(Material for the task)
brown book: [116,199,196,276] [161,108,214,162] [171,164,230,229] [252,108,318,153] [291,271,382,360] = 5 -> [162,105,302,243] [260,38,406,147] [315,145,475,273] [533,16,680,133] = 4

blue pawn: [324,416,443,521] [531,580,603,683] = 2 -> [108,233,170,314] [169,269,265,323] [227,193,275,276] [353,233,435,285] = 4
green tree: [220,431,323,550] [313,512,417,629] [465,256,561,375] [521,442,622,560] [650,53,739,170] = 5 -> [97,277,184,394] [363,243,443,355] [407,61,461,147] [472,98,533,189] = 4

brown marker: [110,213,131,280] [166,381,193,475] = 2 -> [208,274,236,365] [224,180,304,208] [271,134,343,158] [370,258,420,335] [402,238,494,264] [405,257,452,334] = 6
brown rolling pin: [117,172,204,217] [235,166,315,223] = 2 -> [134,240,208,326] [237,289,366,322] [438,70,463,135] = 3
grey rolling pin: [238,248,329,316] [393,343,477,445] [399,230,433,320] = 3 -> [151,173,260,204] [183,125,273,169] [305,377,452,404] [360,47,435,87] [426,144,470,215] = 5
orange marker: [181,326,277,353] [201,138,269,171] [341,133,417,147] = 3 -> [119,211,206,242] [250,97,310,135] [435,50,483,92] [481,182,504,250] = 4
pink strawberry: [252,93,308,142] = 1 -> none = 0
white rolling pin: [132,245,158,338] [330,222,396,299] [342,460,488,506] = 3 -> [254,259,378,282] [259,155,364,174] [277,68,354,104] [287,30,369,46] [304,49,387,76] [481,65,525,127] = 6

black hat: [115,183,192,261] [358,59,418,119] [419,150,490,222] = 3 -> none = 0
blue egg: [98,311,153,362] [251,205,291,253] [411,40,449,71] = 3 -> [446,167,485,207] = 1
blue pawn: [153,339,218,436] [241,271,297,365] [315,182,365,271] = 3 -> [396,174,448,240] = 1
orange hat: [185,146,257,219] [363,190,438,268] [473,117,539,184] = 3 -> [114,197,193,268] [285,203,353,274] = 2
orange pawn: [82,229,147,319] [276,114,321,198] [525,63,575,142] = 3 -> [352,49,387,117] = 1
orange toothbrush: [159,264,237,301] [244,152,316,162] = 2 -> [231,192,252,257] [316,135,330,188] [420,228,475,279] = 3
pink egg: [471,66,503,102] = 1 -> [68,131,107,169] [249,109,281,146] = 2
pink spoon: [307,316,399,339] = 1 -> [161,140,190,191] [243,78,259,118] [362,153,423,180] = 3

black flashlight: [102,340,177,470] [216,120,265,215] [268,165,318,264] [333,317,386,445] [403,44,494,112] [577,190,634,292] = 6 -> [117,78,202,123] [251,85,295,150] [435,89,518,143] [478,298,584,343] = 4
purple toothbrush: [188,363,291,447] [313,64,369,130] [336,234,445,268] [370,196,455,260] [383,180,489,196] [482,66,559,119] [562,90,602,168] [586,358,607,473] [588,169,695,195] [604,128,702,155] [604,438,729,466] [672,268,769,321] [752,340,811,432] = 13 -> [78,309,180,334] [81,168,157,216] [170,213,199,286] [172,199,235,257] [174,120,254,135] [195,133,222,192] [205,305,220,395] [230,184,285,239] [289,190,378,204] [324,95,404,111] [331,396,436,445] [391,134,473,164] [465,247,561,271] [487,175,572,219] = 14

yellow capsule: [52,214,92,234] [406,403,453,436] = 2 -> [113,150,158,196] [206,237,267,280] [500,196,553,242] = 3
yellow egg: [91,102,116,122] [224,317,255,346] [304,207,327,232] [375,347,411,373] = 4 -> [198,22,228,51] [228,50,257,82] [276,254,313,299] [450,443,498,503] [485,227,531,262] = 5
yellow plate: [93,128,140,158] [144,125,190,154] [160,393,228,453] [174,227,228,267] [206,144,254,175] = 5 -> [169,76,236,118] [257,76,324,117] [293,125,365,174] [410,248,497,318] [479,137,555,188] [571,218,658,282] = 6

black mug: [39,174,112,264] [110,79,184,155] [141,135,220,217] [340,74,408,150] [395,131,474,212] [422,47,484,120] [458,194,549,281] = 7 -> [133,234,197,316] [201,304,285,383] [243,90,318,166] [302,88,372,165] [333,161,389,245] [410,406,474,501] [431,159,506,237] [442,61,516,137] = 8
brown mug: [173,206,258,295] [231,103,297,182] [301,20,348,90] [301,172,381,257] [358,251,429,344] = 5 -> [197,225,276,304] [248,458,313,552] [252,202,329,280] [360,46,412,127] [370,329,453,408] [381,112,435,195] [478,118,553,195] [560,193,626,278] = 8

(What you should do) Every record, start to finish: reproduce it word for word.

(Exercise solution)
brown book: [116,199,196,276] [161,108,214,162] [171,164,230,229] [252,108,318,153] [291,271,382,360] = 5 -> [162,105,302,243] [260,38,406,147] [315,145,475,273] [533,16,680,133] = 4

blue pawn: [324,416,443,521] [531,580,603,683] = 2 -> [108,233,170,314] [169,269,265,323] [227,193,275,276] [353,233,435,285] = 4
green tree: [220,431,323,550] [313,512,417,629] [465,256,561,375] [521,442,622,560] [650,53,739,170] = 5 -> [97,277,184,394] [363,243,443,355] [407,61,461,147] [472,98,533,189] = 4

brown marker: [110,213,131,280] [166,381,193,475] = 2 -> [208,274,236,365] [224,180,304,208] [271,134,343,158] [370,258,420,335] [402,238,494,264] [405,257,452,334] = 6
brown rolling pin: [117,172,204,217] [235,166,315,223] = 2 -> [134,240,208,326] [237,289,366,322] [438,70,463,135] = 3
grey rolling pin: [238,248,329,316] [393,343,477,445] [399,230,433,320] = 3 -> [151,173,260,204] [183,125,273,169] [305,377,452,404] [360,47,435,87] [426,144,470,215] = 5
orange marker: [181,326,277,353] [201,138,269,171] [341,133,417,147] = 3 -> [119,211,206,242] [250,97,310,135] [435,50,483,92] [481,182,504,250] = 4
pink strawberry: [252,93,308,142] = 1 -> none = 0
white rolling pin: [132,245,158,338] [330,222,396,299] [342,460,488,506] = 3 -> [254,259,378,282] [259,155,364,174] [277,68,354,104] [287,30,369,46] [304,49,387,76] [481,65,525,127] = 6

black hat: [115,183,192,261] [358,59,418,119] [419,150,490,222] = 3 -> none = 0
blue egg: [98,311,153,362] [251,205,291,253] [411,40,449,71] = 3 -> [446,167,485,207] = 1
blue pawn: [153,339,218,436] [241,271,297,365] [315,182,365,271] = 3 -> [396,174,448,240] = 1
orange hat: [185,146,257,219] [363,190,438,268] [473,117,539,184] = 3 -> [114,197,193,268] [285,203,353,274] = 2
orange pawn: [82,229,147,319] [276,114,321,198] [525,63,575,142] = 3 -> [352,49,387,117] = 1
orange toothbrush: [159,264,237,301] [244,152,316,162] = 2 -> [231,192,252,257] [316,135,330,188] [420,228,475,279] = 3
pink egg: [471,66,503,102] = 1 -> [68,131,107,169] [249,109,281,146] = 2
pink spoon: [307,316,399,339] = 1 -> [161,140,190,191] [243,78,259,118] [362,153,423,180] = 3

black flashlight: [102,340,177,470] [216,120,265,215] [268,165,318,264] [333,317,386,445] [403,44,494,112] [577,190,634,292] = 6 -> [117,78,202,123] [251,85,295,150] [435,89,518,143] [478,298,584,343] = 4
purple toothbrush: [188,363,291,447] [313,64,369,130] [336,234,445,268] [370,196,455,260] [383,180,489,196] [482,66,559,119] [562,90,602,168] [586,358,607,473] [588,169,695,195] [604,128,702,155] [604,438,729,466] [672,268,769,321] [752,340,811,432] = 13 -> [78,309,180,334] [81,168,157,216] [170,213,199,286] [172,199,235,257] [174,120,254,135] [195,133,222,192] [205,305,220,395] [230,184,285,239] [289,190,378,204] [324,95,404,111] [331,396,436,445] [391,134,473,164] [465,247,561,271] [487,175,572,219] = 14

yellow capsule: [52,214,92,234] [406,403,453,436] = 2 -> [113,150,158,196] [206,237,267,280] [500,196,553,242] = 3
yellow egg: [91,102,116,122] [224,317,255,346] [304,207,327,232] [375,347,411,373] = 4 -> [198,22,228,51] [228,50,257,82] [276,254,313,299] [450,443,498,503] [485,227,531,262] = 5
yellow plate: [93,128,140,158] [144,125,190,154] [160,393,228,453] [174,227,228,267] [206,144,254,175] = 5 -> [169,76,236,118] [257,76,324,117] [293,125,365,174] [410,248,497,318] [479,137,555,188] [571,218,658,282] = 6

black mug: [39,174,112,264] [110,79,184,155] [141,135,220,217] [340,74,408,150] [395,131,474,212] [422,47,484,120] [458,194,549,281] = 7 -> [133,234,197,316] [201,304,285,383] [243,90,318,166] [302,88,372,165] [333,161,389,245] [410,406,474,501] [431,159,506,237] [442,61,516,137] = 8
brown mug: [173,206,258,295] [231,103,297,182] [301,20,348,90] [301,172,381,257] [358,251,429,344] = 5 -> [197,225,276,304] [248,458,313,552] [252,202,329,280] [360,46,412,127] [370,329,453,408] [381,112,435,195] [478,118,553,195] [560,193,626,278] = 8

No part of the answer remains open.